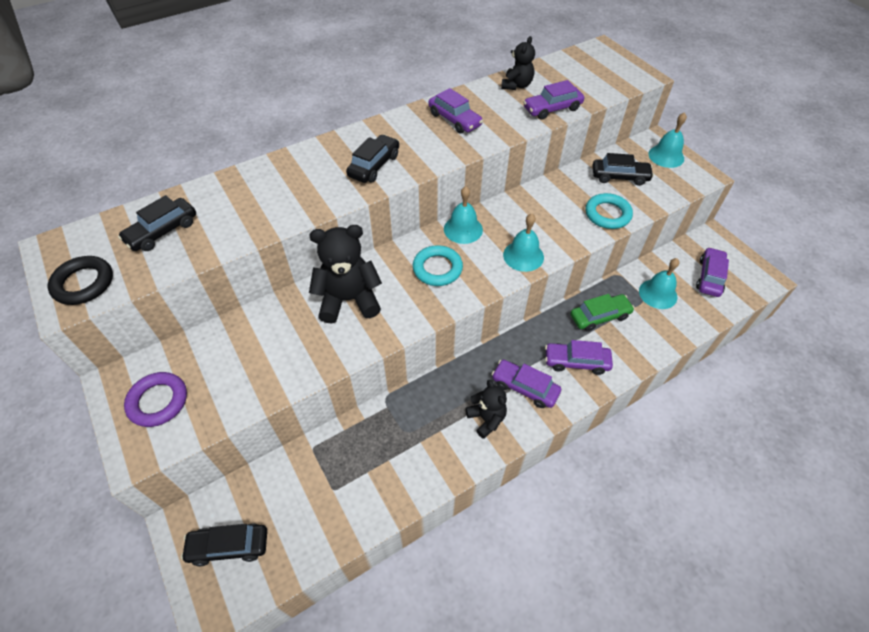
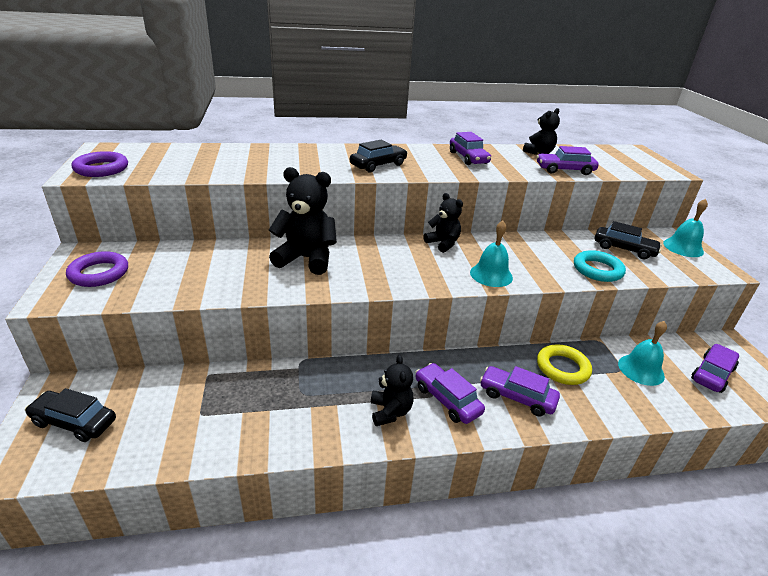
camera: 20 degrees right, 20 degrees down
(84, 283) = (101, 169): black ring -> purple ring
(162, 231) = (183, 159): black car -> none
(437, 268) = (401, 261): turquoise ring -> none
(463, 229) = (443, 243): turquoise bell -> black teddy bear
(599, 316) = (562, 368): green car -> yellow ring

^^^^^^^^

Give back the records word for word, without their pictures.

camera: 20 degrees right, 20 degrees down
(84, 283) = (101, 169): black ring -> purple ring
(162, 231) = (183, 159): black car -> none
(437, 268) = (401, 261): turquoise ring -> none
(463, 229) = (443, 243): turquoise bell -> black teddy bear
(599, 316) = (562, 368): green car -> yellow ring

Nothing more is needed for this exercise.